## Problem
Could every entry be set down once more, exactly as given?

Before-and-after change data:
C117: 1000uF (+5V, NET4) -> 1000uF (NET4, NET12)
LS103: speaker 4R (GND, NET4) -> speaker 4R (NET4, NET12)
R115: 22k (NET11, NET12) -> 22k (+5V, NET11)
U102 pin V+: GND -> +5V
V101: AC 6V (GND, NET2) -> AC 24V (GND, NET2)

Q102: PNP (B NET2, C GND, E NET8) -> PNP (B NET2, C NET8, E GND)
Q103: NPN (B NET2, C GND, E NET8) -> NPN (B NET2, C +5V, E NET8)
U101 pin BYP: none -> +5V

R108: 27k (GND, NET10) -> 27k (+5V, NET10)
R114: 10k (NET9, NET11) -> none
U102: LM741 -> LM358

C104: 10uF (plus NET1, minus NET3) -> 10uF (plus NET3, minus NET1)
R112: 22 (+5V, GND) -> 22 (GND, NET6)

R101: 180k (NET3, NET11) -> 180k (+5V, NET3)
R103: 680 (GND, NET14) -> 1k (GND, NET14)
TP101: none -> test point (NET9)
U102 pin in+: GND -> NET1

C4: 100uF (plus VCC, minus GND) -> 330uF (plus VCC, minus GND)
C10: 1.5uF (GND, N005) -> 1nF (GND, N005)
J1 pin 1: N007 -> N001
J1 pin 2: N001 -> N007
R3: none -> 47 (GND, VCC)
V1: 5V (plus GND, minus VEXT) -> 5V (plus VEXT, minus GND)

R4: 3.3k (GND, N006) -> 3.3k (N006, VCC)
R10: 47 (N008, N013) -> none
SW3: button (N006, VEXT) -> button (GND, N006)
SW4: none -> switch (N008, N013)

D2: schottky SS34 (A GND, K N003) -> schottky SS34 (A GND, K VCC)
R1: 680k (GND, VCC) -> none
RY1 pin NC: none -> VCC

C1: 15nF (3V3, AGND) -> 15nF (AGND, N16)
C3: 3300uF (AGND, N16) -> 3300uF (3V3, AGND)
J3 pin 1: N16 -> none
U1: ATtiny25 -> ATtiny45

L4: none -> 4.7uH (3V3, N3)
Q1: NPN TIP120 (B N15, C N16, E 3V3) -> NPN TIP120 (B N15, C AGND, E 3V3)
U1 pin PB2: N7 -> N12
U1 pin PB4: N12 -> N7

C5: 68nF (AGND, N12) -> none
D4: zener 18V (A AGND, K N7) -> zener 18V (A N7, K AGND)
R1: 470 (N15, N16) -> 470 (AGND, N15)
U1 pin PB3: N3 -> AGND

## Exercise output
C117: 1000uF (+5V, NET4) -> 1000uF (NET4, NET12)
LS103: speaker 4R (GND, NET4) -> speaker 4R (NET4, NET12)
R115: 22k (NET11, NET12) -> 22k (+5V, NET11)
U102 pin V+: GND -> +5V
V101: AC 6V (GND, NET2) -> AC 24V (GND, NET2)

Q102: PNP (B NET2, C GND, E NET8) -> PNP (B NET2, C NET8, E GND)
Q103: NPN (B NET2, C GND, E NET8) -> NPN (B NET2, C +5V, E NET8)
U101 pin BYP: none -> +5V

R108: 27k (GND, NET10) -> 27k (+5V, NET10)
R114: 10k (NET9, NET11) -> none
U102: LM741 -> LM358

C104: 10uF (plus NET1, minus NET3) -> 10uF (plus NET3, minus NET1)
R112: 22 (+5V, GND) -> 22 (GND, NET6)

R101: 180k (NET3, NET11) -> 180k (+5V, NET3)
R103: 680 (GND, NET14) -> 1k (GND, NET14)
TP101: none -> test point (NET9)
U102 pin in+: GND -> NET1

C4: 100uF (plus VCC, minus GND) -> 330uF (plus VCC, minus GND)
C10: 1.5uF (GND, N005) -> 1nF (GND, N005)
J1 pin 1: N007 -> N001
J1 pin 2: N001 -> N007
R3: none -> 47 (GND, VCC)
V1: 5V (plus GND, minus VEXT) -> 5V (plus VEXT, minus GND)

R4: 3.3k (GND, N006) -> 3.3k (N006, VCC)
R10: 47 (N008, N013) -> none
SW3: button (N006, VEXT) -> button (GND, N006)
SW4: none -> switch (N008, N013)

D2: schottky SS34 (A GND, K N003) -> schottky SS34 (A GND, K VCC)
R1: 680k (GND, VCC) -> none
RY1 pin NC: none -> VCC

C1: 15nF (3V3, AGND) -> 15nF (AGND, N16)
C3: 3300uF (AGND, N16) -> 3300uF (3V3, AGND)
J3 pin 1: N16 -> none
U1: ATtiny25 -> ATtiny45

L4: none -> 4.7uH (3V3, N3)
Q1: NPN TIP120 (B N15, C N16, E 3V3) -> NPN TIP120 (B N15, C AGND, E 3V3)
U1 pin PB2: N7 -> N12
U1 pin PB4: N12 -> N7

C5: 68nF (AGND, N12) -> none
D4: zener 18V (A AGND, K N7) -> zener 18V (A N7, K AGND)
R1: 470 (N15, N16) -> 470 (AGND, N15)
U1 pin PB3: N3 -> AGND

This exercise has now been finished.